*** DATASET CONTENT Section Begins ***

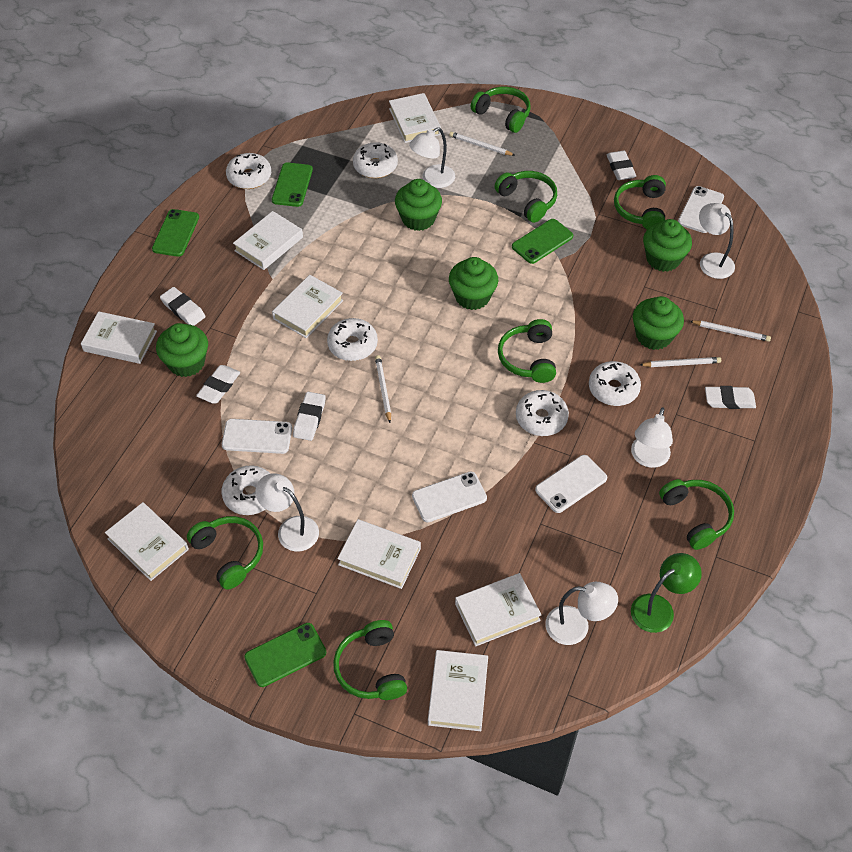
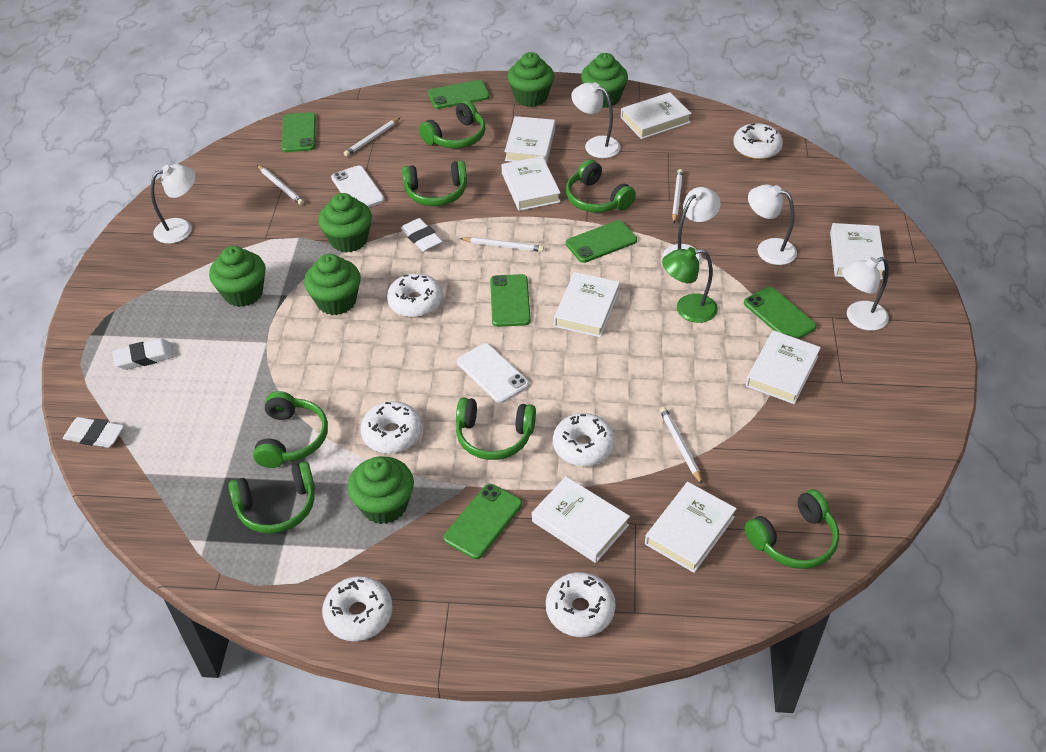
green cupcake: 5 -> 6
green phone: 4 -> 6
white eraser: 5 -> 3
white pencil: 4 -> 5
white phone: 4 -> 2

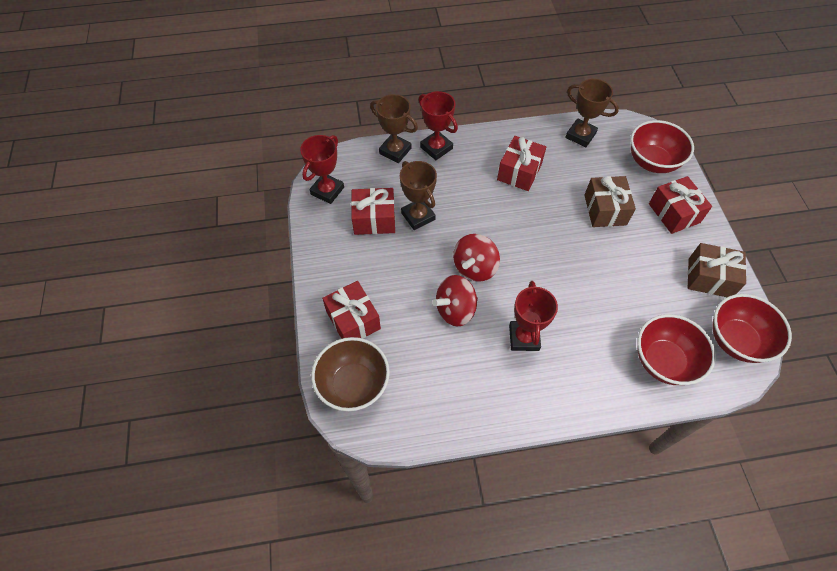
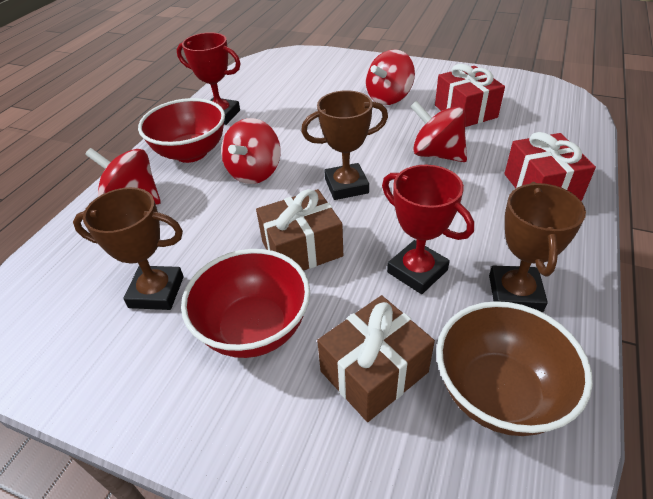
red bowl: 3 -> 2
red gift: 4 -> 2
red spinning top: 2 -> 4
red trophy: 3 -> 2

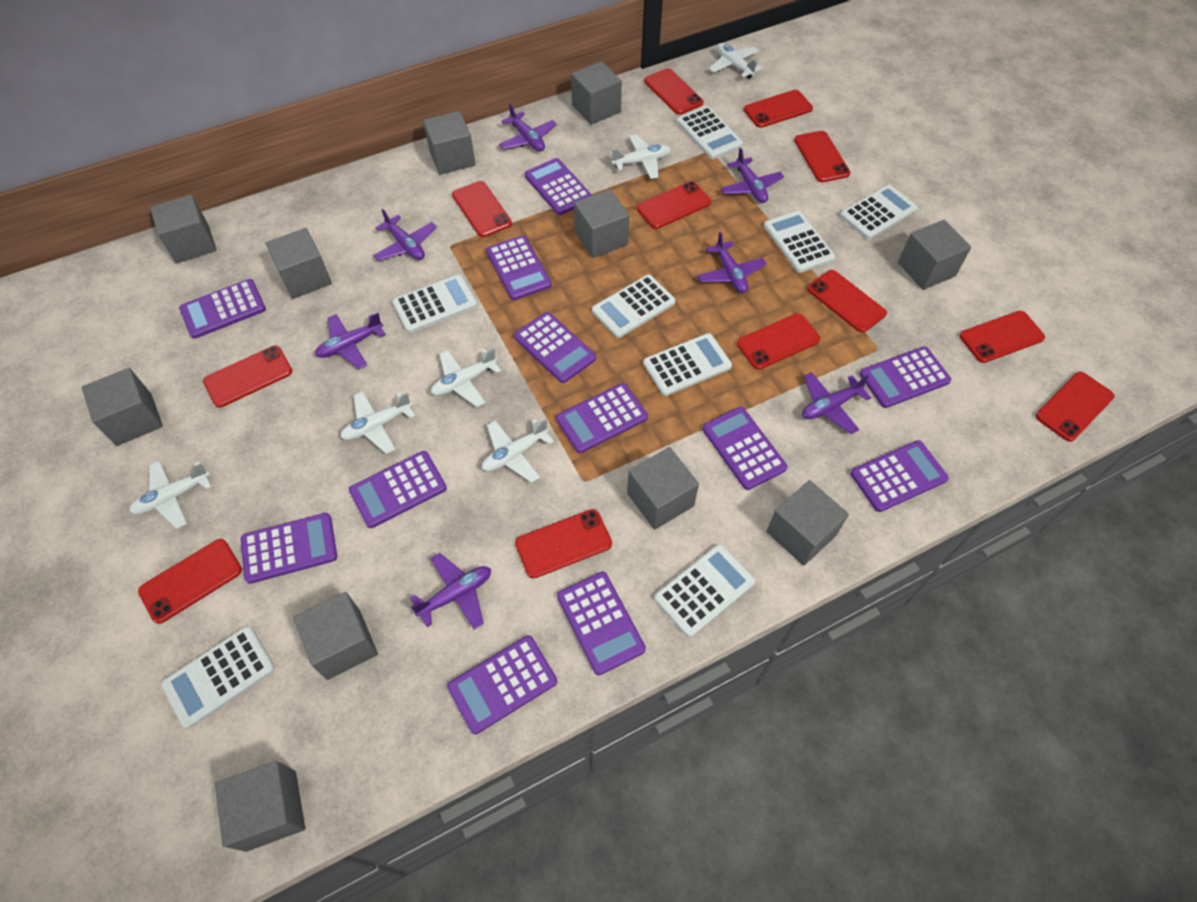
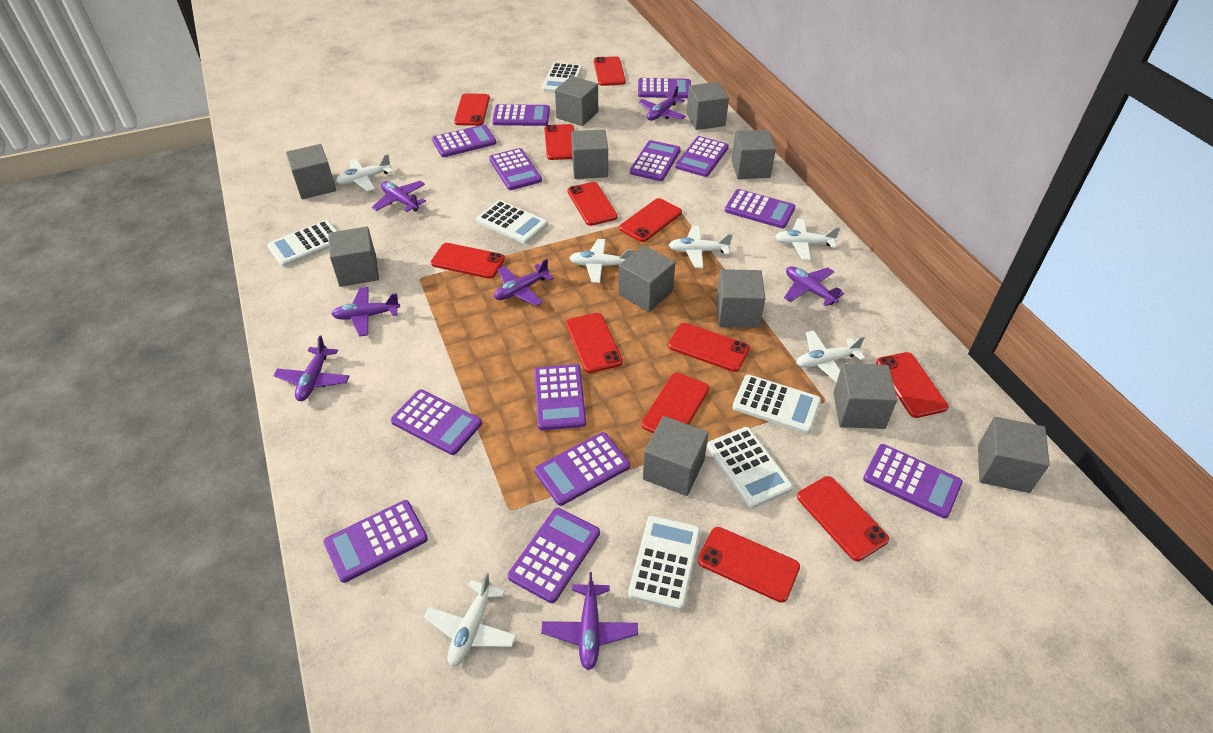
purple calculator: 12 -> 13
white calculator: 8 -> 6

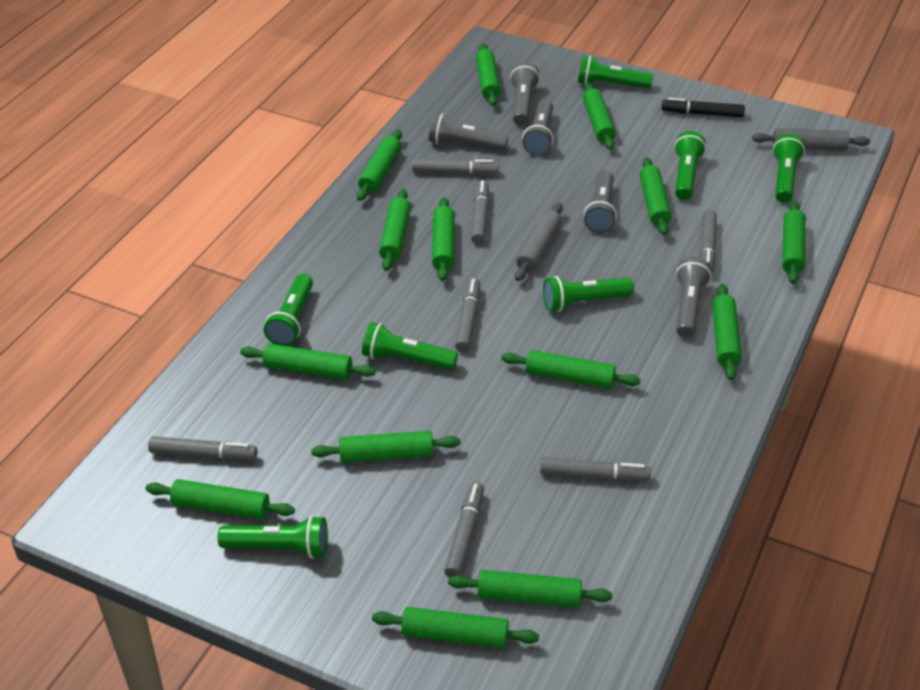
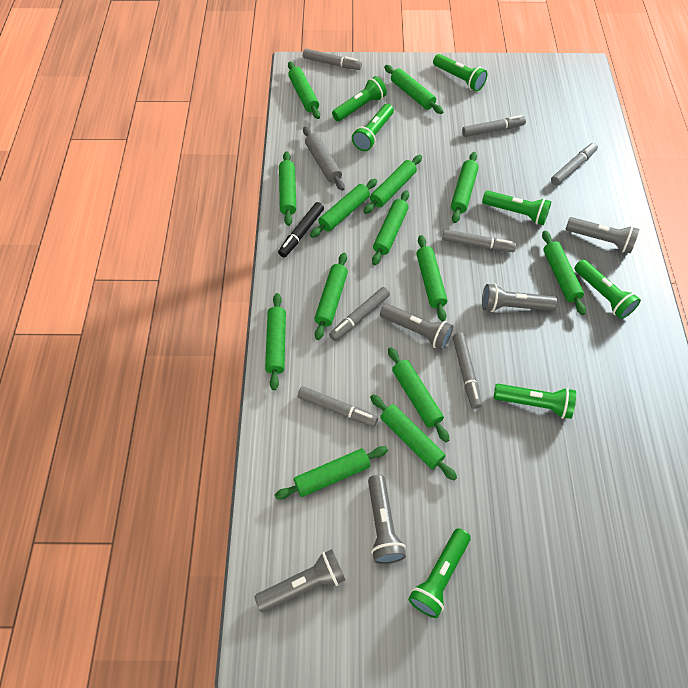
grey rolling pin: 2 -> 1

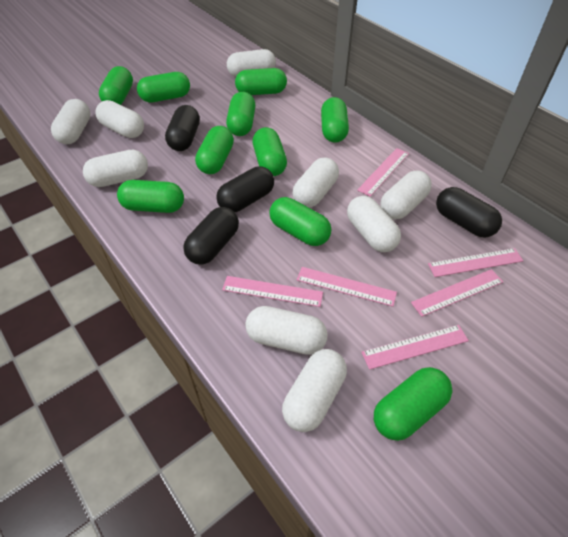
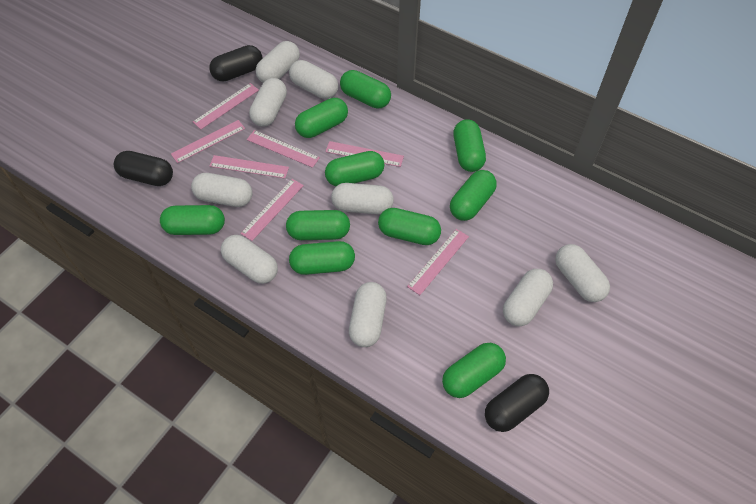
black capsule: 4 -> 3
pink ruler: 6 -> 7

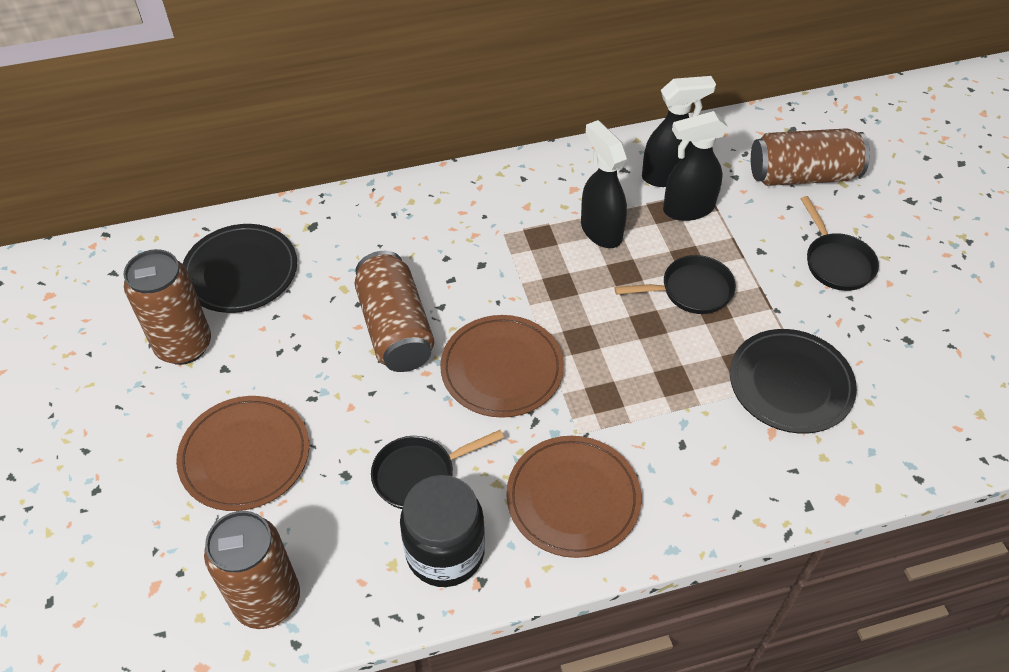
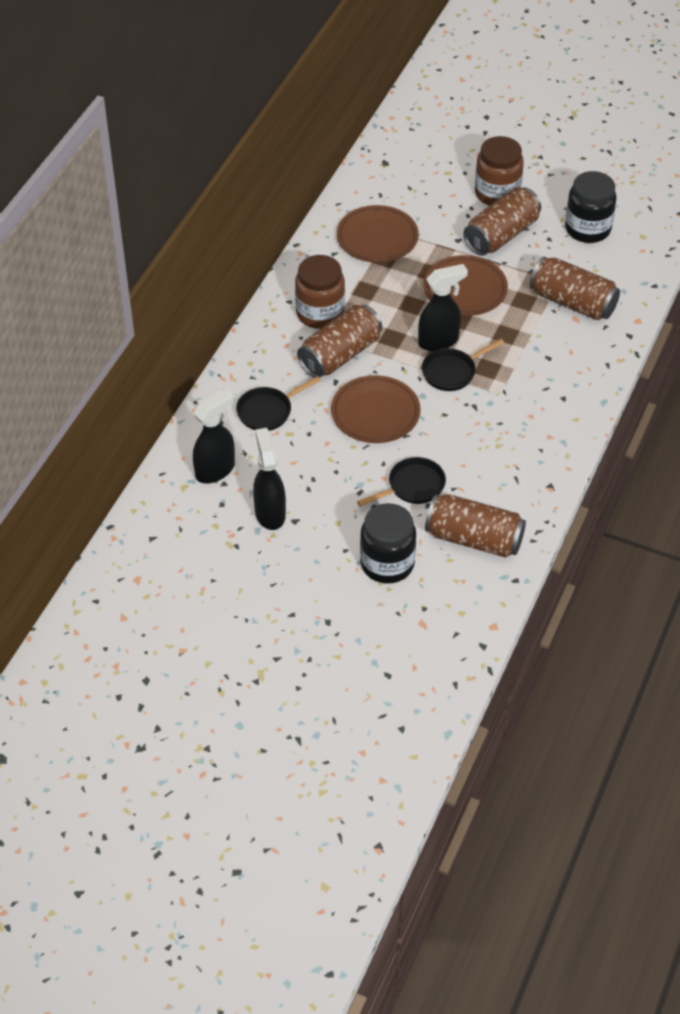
black jar: 1 -> 2
black plate: 2 -> 0
brown jar: 0 -> 2

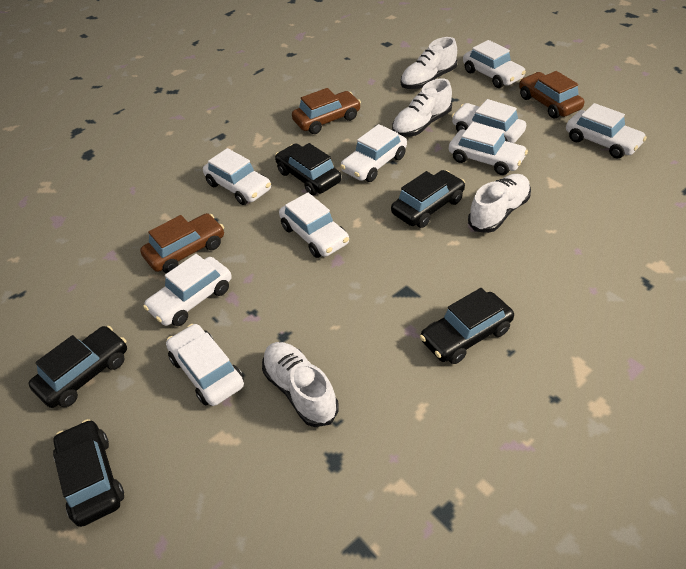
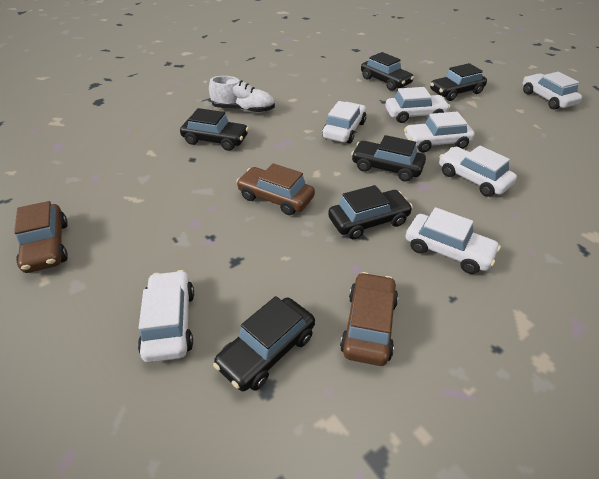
black car: 5 -> 6
white car: 9 -> 7
white shoe: 4 -> 1

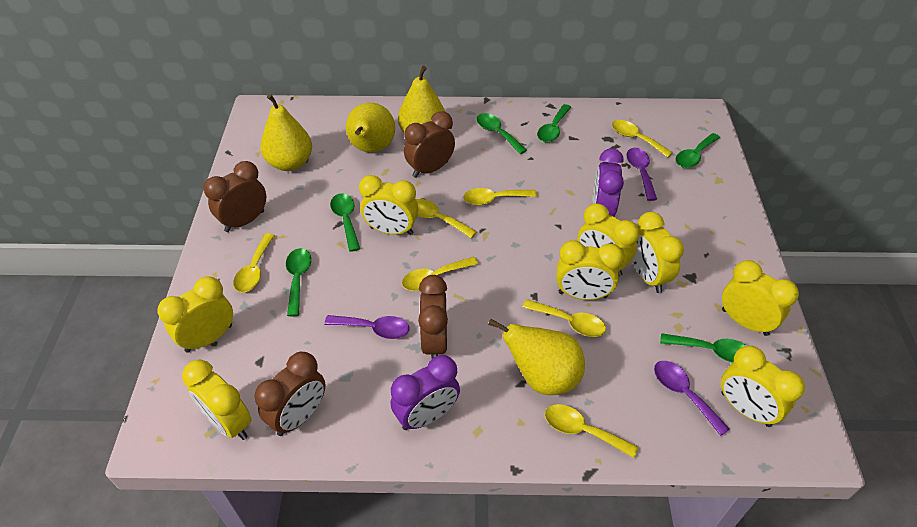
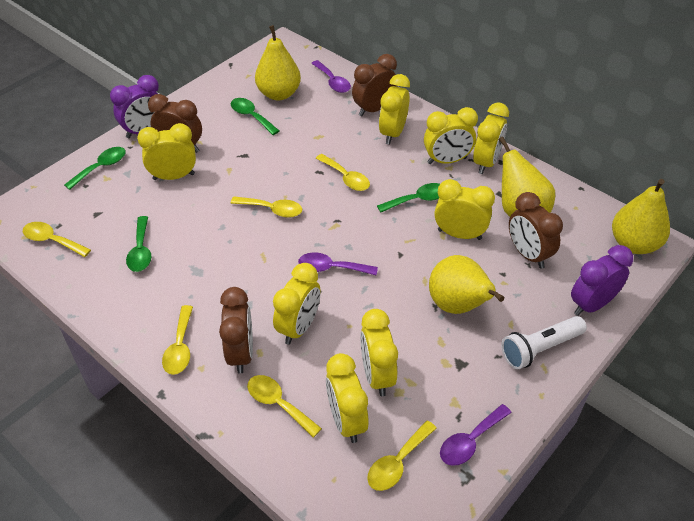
green spoon: 6 -> 4
white flashlight: 0 -> 1
yellow spoon: 7 -> 6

*** DATASET CONTENT Section Ends ***

» **PROBLEM TO SOLVE**:
Copy out the data above to the letter, and keep every picture out of it.

» **EXERCISE RESPONSE**:
green cupcake: 5 -> 6
green phone: 4 -> 6
white eraser: 5 -> 3
white pencil: 4 -> 5
white phone: 4 -> 2

red bowl: 3 -> 2
red gift: 4 -> 2
red spinning top: 2 -> 4
red trophy: 3 -> 2

purple calculator: 12 -> 13
white calculator: 8 -> 6

grey rolling pin: 2 -> 1

black capsule: 4 -> 3
pink ruler: 6 -> 7

black jar: 1 -> 2
black plate: 2 -> 0
brown jar: 0 -> 2

black car: 5 -> 6
white car: 9 -> 7
white shoe: 4 -> 1

green spoon: 6 -> 4
white flashlight: 0 -> 1
yellow spoon: 7 -> 6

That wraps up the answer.